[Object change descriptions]
◆ ◆ ◆ ◆
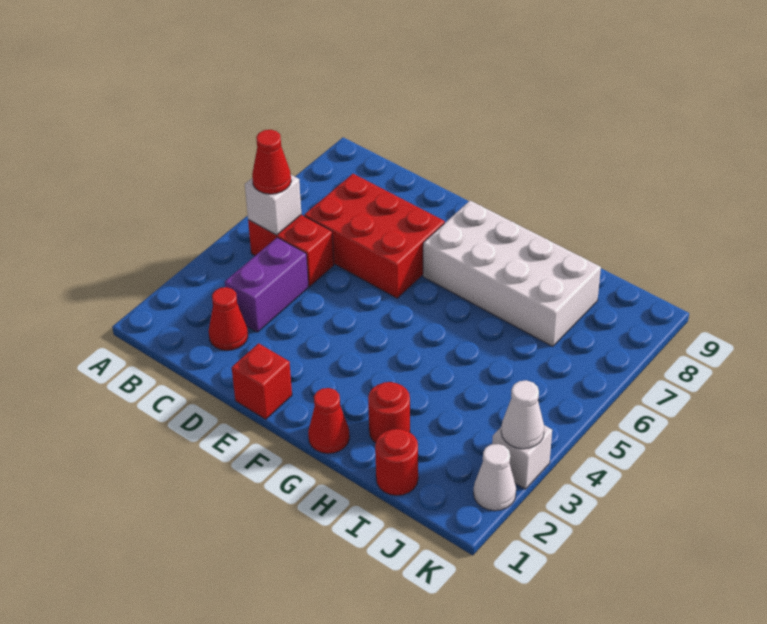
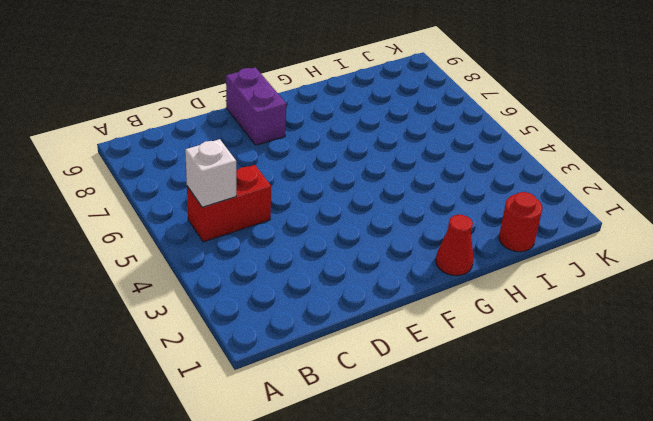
purple brick E8:E9 level 1 -> purple brick C3:C4 level 1
none -> red cone C2 level 1
none -> red brick C6:E7 level 1
none -> red brick E1 level 1

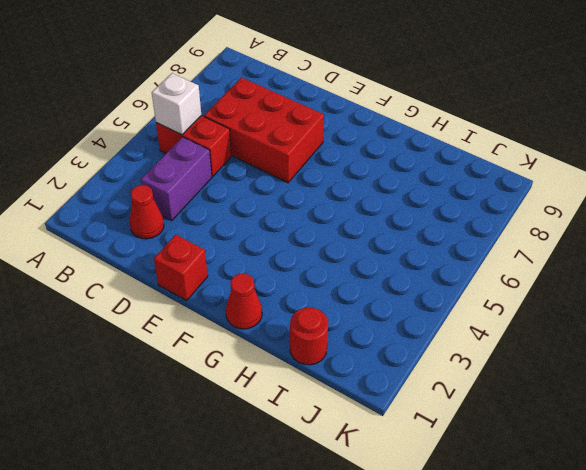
none -> white brick F7:I8 level 1
none -> red round brick H2 level 1
none -> white cone K2 level 1

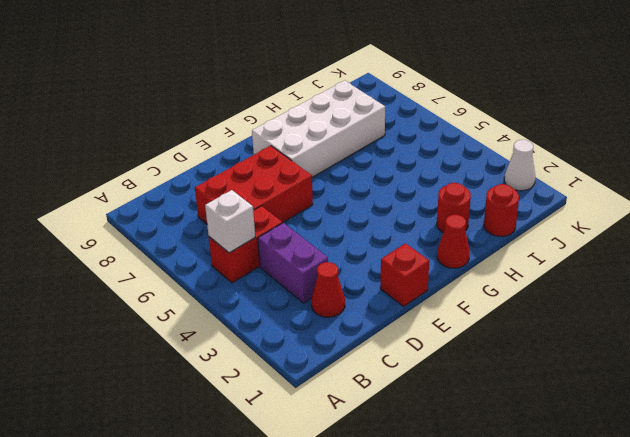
none -> white brick K3 level 1
none -> white cone K3 level 2
none -> red cone B5 level 3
◆ ◆ ◆ ◆
* [Exercise brief]:
Please output an exact repetition of the lines from the line containing "none -> red brick C6:E7 level 1" to the end of the records, both included, with no pictures and no additional text.

* [Completed exercise]:
none -> red brick C6:E7 level 1
none -> red brick E1 level 1

none -> white brick F7:I8 level 1
none -> red round brick H2 level 1
none -> white cone K2 level 1

none -> white brick K3 level 1
none -> white cone K3 level 2
none -> red cone B5 level 3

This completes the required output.